Would you transcribe exactly the lines from the one containing "Blumentopf/blau 319 159" to the last line of the data below, both ends included, but none of the pictures?

• Exercise data:

==============================

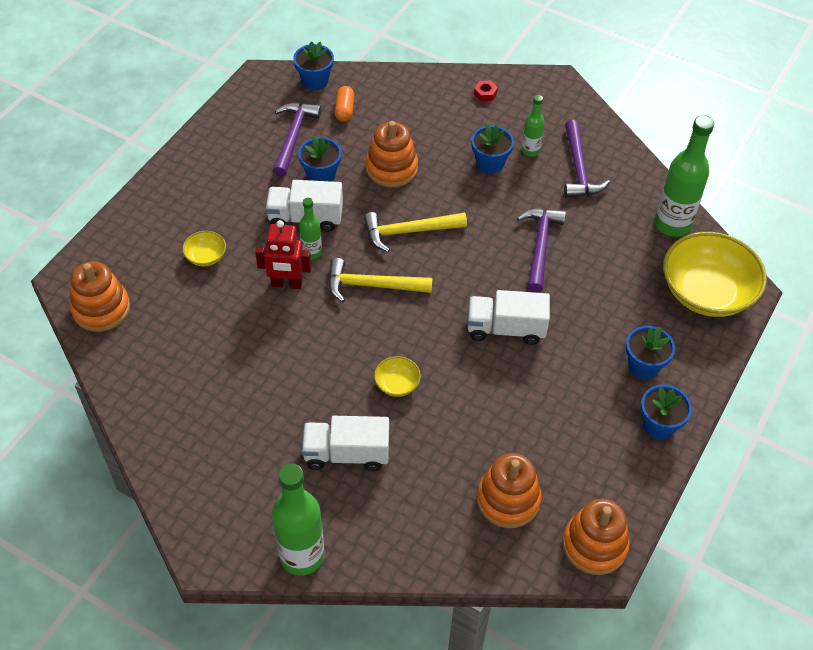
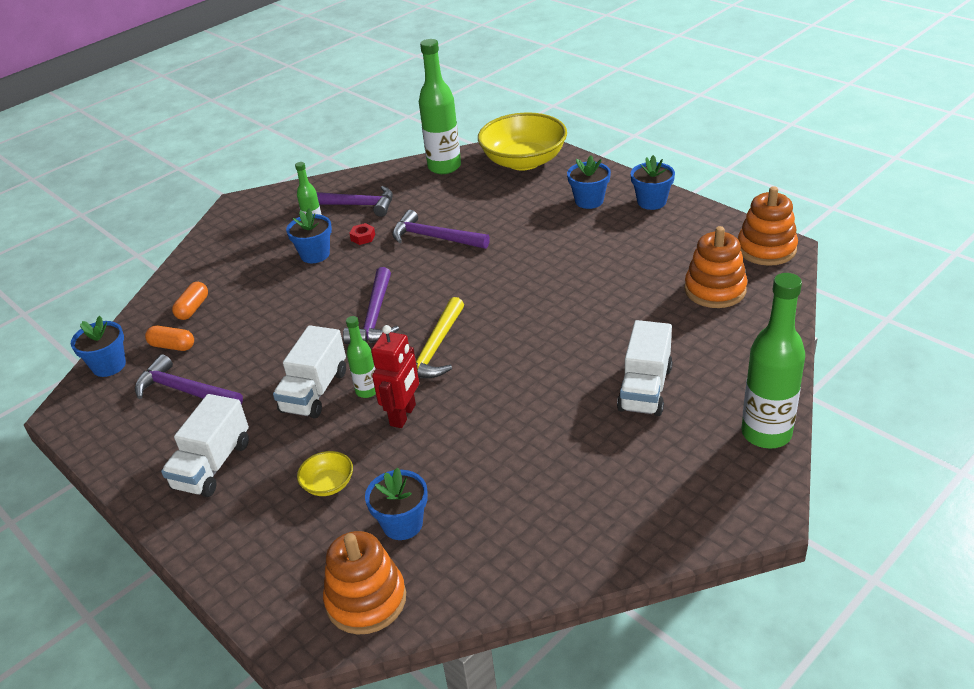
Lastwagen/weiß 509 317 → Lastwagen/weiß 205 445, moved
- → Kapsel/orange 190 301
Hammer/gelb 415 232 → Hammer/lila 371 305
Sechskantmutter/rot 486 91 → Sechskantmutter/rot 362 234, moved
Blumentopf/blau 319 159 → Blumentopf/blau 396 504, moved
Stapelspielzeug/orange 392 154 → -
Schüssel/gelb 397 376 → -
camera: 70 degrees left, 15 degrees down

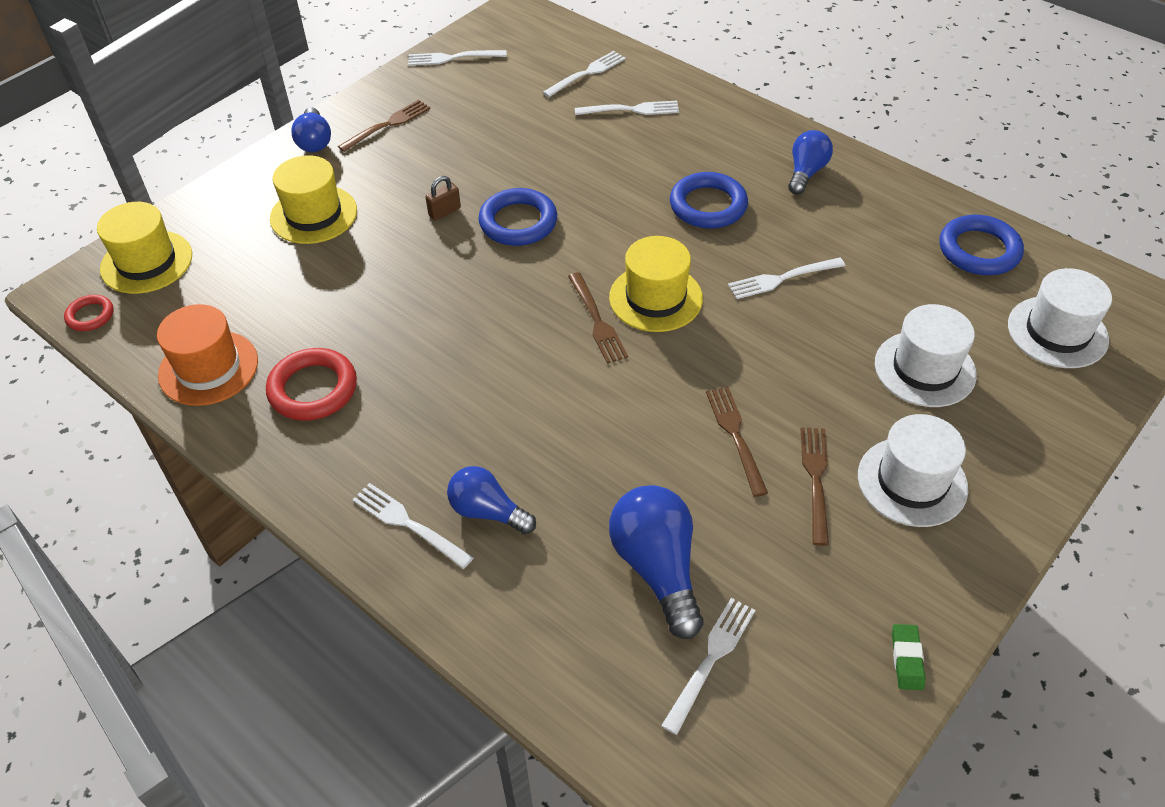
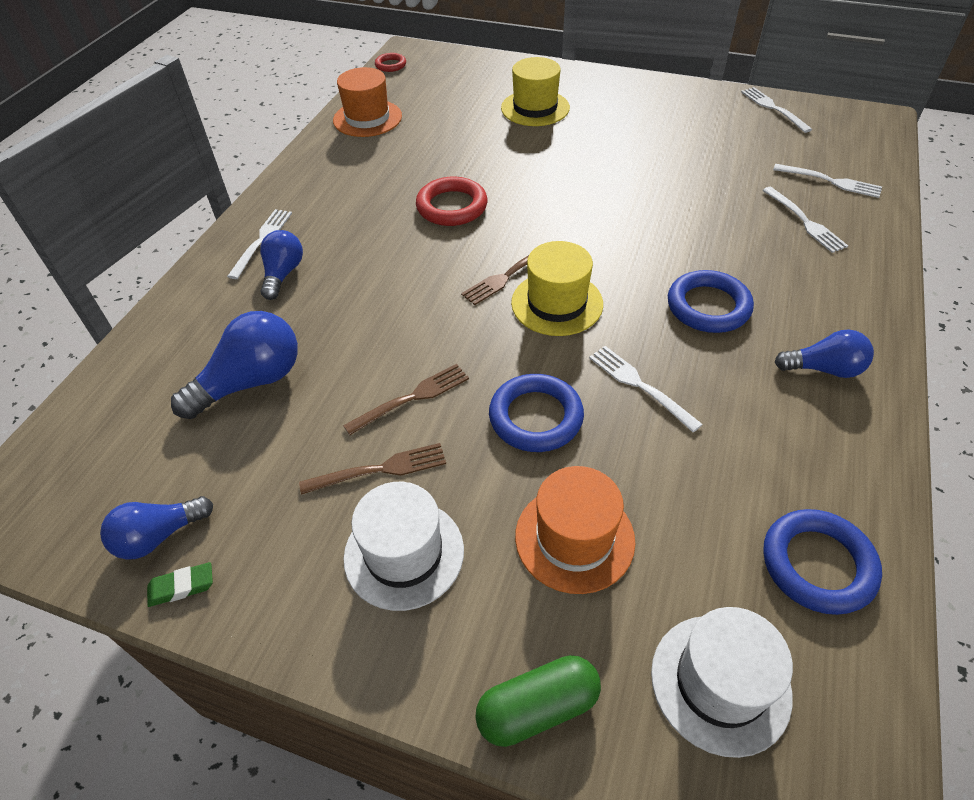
Glühbirne/blau 311 129 → Glühbirne/blau 156 528, moved
Ring/rot 311 384 → Ring/rot 452 201, moved
- → Kapsel/grün 538 701
Ring/blau 518 217 → Ring/blau 536 413, moved
Hut/weiß 926 355 → Hut/orange 575 530
Hut/gelb 144 248 → -
Gabel/braun 384 126 → -
Vorhängeschloss/braun 443 198 → -
Gabel/weiß 708 666 → -
camera: 70 degrees right, 0 degrees up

==============================

• Output of the exercise:
Blumentopf/blau 319 159 → Blumentopf/blau 396 504, moved
Stapelspielzeug/orange 392 154 → -
Schüssel/gelb 397 376 → -
camera: 70 degrees left, 15 degrees down

Glühbirne/blau 311 129 → Glühbirne/blau 156 528, moved
Ring/rot 311 384 → Ring/rot 452 201, moved
- → Kapsel/grün 538 701
Ring/blau 518 217 → Ring/blau 536 413, moved
Hut/weiß 926 355 → Hut/orange 575 530
Hut/gelb 144 248 → -
Gabel/braun 384 126 → -
Vorhängeschloss/braun 443 198 → -
Gabel/weiß 708 666 → -
camera: 70 degrees right, 0 degrees up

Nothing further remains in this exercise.